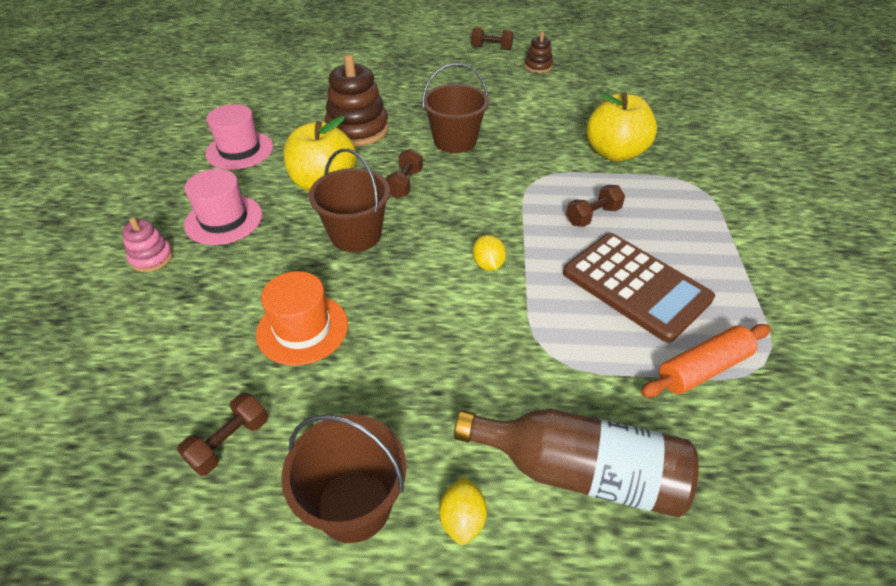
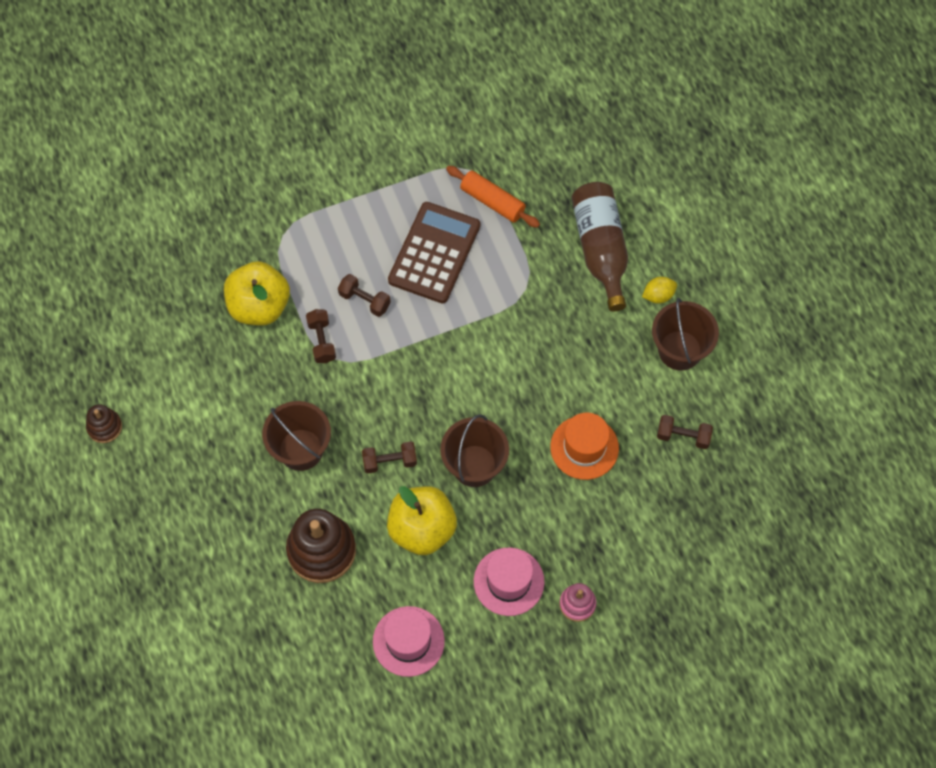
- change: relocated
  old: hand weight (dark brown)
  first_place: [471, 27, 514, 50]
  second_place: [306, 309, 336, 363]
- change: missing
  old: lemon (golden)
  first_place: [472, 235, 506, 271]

● **TASK DETAILS**
Omit the pictures. Transcribe every record exactly.

● **RESPONSE**
- change: relocated
  old: hand weight (dark brown)
  first_place: [471, 27, 514, 50]
  second_place: [306, 309, 336, 363]
- change: missing
  old: lemon (golden)
  first_place: [472, 235, 506, 271]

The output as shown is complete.